Input data below:

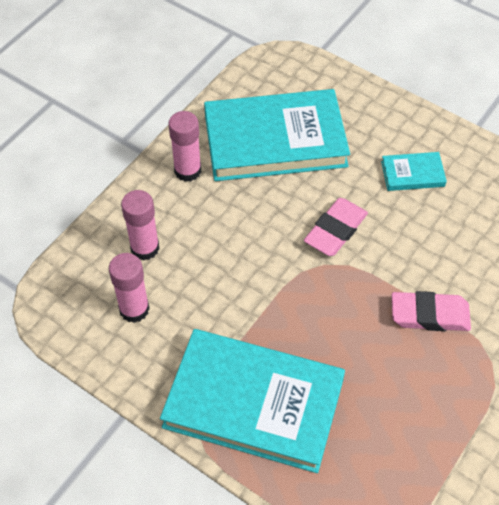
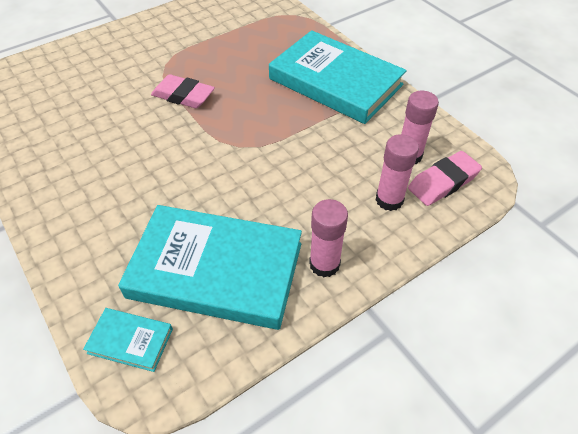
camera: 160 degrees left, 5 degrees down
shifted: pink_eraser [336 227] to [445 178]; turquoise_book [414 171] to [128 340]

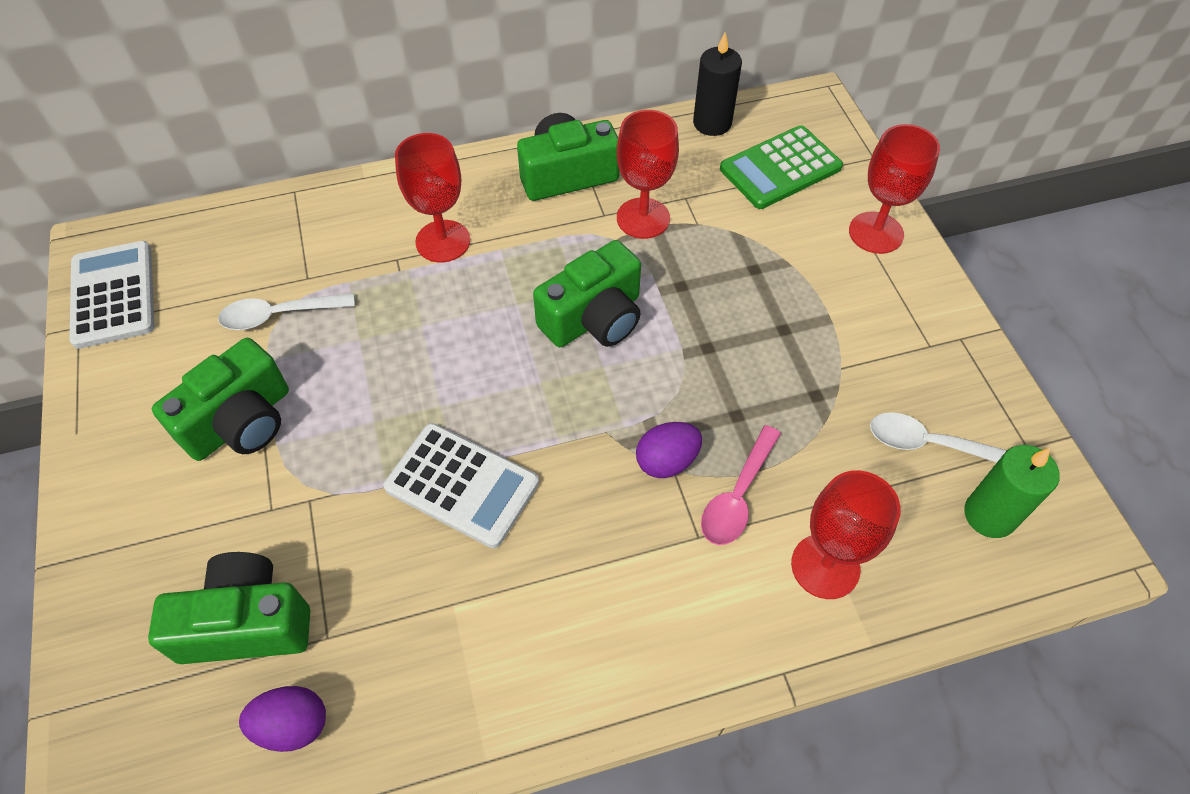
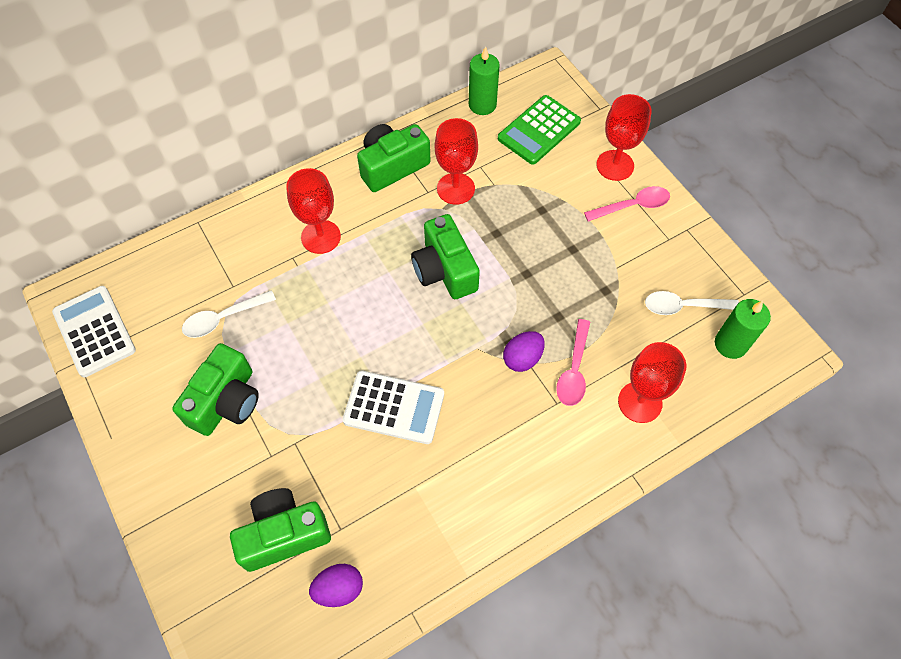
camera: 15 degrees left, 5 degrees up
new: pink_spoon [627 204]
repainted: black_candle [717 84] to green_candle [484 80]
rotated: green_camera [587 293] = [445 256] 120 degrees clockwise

End of Input data.

Work required:
Set each line of the records down exactly, leaving every picture out.

Finished exercise:
camera: 160 degrees left, 5 degrees down
shifted: pink_eraser [336 227] to [445 178]; turquoise_book [414 171] to [128 340]

camera: 15 degrees left, 5 degrees up
new: pink_spoon [627 204]
repainted: black_candle [717 84] to green_candle [484 80]
rotated: green_camera [587 293] = [445 256] 120 degrees clockwise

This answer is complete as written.